══ Data for this task

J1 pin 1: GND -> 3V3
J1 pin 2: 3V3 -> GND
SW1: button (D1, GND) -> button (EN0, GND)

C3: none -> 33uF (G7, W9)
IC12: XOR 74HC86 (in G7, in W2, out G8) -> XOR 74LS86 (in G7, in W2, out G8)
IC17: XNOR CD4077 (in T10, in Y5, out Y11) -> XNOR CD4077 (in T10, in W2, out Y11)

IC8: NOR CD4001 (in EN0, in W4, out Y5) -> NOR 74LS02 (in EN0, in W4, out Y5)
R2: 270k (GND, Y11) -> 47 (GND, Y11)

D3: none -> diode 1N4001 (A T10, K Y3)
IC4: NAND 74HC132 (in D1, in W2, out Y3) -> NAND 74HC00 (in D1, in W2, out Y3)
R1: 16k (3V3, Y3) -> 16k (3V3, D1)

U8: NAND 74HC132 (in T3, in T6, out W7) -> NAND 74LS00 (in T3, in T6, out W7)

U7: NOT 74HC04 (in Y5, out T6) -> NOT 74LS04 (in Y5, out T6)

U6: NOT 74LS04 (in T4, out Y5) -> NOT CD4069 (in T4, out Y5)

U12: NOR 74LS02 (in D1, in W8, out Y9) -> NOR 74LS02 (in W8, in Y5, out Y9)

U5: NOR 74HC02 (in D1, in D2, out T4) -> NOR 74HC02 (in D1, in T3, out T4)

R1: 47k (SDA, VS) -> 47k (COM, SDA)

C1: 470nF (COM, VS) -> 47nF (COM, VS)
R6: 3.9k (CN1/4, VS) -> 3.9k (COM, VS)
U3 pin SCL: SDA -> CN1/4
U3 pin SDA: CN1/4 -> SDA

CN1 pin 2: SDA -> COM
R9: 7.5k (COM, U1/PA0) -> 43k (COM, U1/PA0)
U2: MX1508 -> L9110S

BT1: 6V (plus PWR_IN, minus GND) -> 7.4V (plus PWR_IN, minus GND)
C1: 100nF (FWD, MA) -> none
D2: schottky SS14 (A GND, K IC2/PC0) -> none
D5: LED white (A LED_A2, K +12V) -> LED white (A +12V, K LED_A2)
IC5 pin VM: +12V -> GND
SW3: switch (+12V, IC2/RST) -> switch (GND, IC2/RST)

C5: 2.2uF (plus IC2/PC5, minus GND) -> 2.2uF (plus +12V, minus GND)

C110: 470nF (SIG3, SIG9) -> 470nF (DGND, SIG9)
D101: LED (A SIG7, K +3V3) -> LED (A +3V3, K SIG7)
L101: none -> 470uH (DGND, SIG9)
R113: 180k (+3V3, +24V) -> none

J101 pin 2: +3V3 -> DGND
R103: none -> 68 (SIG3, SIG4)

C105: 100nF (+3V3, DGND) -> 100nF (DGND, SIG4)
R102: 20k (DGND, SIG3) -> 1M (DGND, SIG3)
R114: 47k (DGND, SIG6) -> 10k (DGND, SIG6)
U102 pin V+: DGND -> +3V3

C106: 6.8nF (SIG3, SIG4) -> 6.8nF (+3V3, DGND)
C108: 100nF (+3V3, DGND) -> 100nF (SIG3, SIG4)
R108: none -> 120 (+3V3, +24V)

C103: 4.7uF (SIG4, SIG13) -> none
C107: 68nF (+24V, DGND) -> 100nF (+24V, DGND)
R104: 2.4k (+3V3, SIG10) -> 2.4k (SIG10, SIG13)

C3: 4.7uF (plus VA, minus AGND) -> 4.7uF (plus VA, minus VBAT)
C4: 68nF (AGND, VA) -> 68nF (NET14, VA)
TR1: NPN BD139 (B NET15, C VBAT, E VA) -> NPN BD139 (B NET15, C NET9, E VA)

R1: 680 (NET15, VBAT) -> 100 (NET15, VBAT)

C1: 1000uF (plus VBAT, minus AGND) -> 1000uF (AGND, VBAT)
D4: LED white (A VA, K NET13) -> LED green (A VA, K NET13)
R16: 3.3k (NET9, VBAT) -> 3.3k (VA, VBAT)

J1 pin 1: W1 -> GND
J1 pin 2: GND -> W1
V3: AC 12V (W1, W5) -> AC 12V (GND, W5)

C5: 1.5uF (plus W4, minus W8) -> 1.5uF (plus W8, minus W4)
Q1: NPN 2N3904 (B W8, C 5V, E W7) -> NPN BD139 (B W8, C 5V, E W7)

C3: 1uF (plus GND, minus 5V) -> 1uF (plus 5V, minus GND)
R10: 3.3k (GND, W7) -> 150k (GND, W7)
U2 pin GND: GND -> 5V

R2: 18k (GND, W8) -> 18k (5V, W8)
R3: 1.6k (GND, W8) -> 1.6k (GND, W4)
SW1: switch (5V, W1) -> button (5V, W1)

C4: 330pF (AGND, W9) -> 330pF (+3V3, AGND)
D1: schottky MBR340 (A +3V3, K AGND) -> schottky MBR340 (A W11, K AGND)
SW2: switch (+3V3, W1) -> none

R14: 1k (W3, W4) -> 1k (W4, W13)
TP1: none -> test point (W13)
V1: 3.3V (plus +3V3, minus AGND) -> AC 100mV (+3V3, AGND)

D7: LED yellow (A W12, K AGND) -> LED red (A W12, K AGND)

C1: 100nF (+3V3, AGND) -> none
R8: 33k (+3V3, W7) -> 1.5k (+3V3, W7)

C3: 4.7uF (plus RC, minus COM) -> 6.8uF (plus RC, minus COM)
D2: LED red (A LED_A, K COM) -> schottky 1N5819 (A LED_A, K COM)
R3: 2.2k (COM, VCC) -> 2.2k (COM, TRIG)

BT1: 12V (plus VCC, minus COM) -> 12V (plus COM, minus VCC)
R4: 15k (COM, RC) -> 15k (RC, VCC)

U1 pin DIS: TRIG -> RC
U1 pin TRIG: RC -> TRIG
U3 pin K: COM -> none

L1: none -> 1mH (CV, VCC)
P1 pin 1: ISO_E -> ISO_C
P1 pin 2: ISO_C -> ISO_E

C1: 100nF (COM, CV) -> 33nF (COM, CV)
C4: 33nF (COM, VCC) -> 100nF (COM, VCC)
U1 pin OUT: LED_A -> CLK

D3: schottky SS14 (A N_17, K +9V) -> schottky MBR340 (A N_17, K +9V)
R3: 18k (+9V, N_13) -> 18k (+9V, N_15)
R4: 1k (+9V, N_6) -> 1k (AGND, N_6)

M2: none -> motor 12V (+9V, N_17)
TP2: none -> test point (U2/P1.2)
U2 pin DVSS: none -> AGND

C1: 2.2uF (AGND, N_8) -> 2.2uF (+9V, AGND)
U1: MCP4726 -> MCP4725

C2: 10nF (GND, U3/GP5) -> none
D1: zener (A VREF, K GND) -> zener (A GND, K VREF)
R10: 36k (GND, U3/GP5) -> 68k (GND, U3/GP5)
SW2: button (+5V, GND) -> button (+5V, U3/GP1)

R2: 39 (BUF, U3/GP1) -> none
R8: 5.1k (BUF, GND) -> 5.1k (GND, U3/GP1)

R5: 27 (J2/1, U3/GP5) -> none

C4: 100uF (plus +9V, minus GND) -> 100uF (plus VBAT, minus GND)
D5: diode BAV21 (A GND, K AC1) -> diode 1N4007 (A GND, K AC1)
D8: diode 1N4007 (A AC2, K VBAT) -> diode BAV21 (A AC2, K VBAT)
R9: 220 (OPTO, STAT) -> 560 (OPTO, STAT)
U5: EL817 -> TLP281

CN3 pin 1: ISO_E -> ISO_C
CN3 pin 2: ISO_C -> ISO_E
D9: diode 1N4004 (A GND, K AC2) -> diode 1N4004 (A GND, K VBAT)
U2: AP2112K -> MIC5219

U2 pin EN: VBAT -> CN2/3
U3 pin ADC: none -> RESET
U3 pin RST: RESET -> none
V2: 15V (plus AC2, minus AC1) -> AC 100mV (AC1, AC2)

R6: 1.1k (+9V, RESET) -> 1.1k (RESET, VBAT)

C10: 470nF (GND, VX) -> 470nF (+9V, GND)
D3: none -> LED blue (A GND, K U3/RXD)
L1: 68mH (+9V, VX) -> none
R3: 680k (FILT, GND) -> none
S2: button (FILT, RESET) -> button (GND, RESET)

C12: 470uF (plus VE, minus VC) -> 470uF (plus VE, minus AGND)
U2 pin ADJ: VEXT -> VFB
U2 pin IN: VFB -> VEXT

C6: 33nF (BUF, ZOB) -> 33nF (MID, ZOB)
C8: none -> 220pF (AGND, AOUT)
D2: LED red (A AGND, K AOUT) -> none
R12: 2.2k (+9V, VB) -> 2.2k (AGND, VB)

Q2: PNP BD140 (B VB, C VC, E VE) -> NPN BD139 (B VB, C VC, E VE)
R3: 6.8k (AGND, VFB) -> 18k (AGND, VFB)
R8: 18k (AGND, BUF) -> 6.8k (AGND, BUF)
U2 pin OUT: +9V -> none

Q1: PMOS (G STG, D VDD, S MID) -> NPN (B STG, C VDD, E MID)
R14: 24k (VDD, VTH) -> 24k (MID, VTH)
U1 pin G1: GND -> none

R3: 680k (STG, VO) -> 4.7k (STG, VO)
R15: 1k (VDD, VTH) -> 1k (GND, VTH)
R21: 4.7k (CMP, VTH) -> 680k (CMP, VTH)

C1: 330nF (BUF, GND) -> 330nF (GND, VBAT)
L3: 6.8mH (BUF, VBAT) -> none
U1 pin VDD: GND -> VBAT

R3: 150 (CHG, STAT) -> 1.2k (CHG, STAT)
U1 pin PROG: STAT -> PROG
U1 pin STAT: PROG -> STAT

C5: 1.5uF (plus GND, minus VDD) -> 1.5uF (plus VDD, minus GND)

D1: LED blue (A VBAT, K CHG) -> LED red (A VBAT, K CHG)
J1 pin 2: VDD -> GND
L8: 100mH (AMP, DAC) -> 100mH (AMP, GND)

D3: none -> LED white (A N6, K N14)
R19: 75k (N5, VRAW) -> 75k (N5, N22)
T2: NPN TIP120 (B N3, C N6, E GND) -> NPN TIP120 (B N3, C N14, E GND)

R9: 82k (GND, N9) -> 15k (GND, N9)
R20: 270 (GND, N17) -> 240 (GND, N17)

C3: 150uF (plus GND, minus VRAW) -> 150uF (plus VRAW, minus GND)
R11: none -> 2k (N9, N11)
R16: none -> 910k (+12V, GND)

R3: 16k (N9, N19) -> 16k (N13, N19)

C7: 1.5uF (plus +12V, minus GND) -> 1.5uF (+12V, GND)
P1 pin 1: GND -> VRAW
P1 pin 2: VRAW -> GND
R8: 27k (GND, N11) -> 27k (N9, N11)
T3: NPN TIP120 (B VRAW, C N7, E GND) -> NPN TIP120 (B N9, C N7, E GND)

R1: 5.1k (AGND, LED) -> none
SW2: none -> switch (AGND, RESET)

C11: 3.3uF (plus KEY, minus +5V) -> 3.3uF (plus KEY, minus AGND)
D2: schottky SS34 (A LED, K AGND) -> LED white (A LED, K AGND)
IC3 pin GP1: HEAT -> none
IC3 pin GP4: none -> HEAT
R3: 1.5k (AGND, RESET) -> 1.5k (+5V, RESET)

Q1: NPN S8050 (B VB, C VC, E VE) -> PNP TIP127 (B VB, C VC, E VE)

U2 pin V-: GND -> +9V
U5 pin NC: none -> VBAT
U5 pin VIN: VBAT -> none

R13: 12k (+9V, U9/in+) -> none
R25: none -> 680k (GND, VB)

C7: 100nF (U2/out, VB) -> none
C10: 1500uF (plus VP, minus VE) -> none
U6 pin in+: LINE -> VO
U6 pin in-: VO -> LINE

════

Reproduce, word for word and in full, only the lines above that start at the line with "BT1: 6V (plus" and run through the line with "L101: none -> 470uH (DGND, SIG9)", both ends included.

BT1: 6V (plus PWR_IN, minus GND) -> 7.4V (plus PWR_IN, minus GND)
C1: 100nF (FWD, MA) -> none
D2: schottky SS14 (A GND, K IC2/PC0) -> none
D5: LED white (A LED_A2, K +12V) -> LED white (A +12V, K LED_A2)
IC5 pin VM: +12V -> GND
SW3: switch (+12V, IC2/RST) -> switch (GND, IC2/RST)

C5: 2.2uF (plus IC2/PC5, minus GND) -> 2.2uF (plus +12V, minus GND)

C110: 470nF (SIG3, SIG9) -> 470nF (DGND, SIG9)
D101: LED (A SIG7, K +3V3) -> LED (A +3V3, K SIG7)
L101: none -> 470uH (DGND, SIG9)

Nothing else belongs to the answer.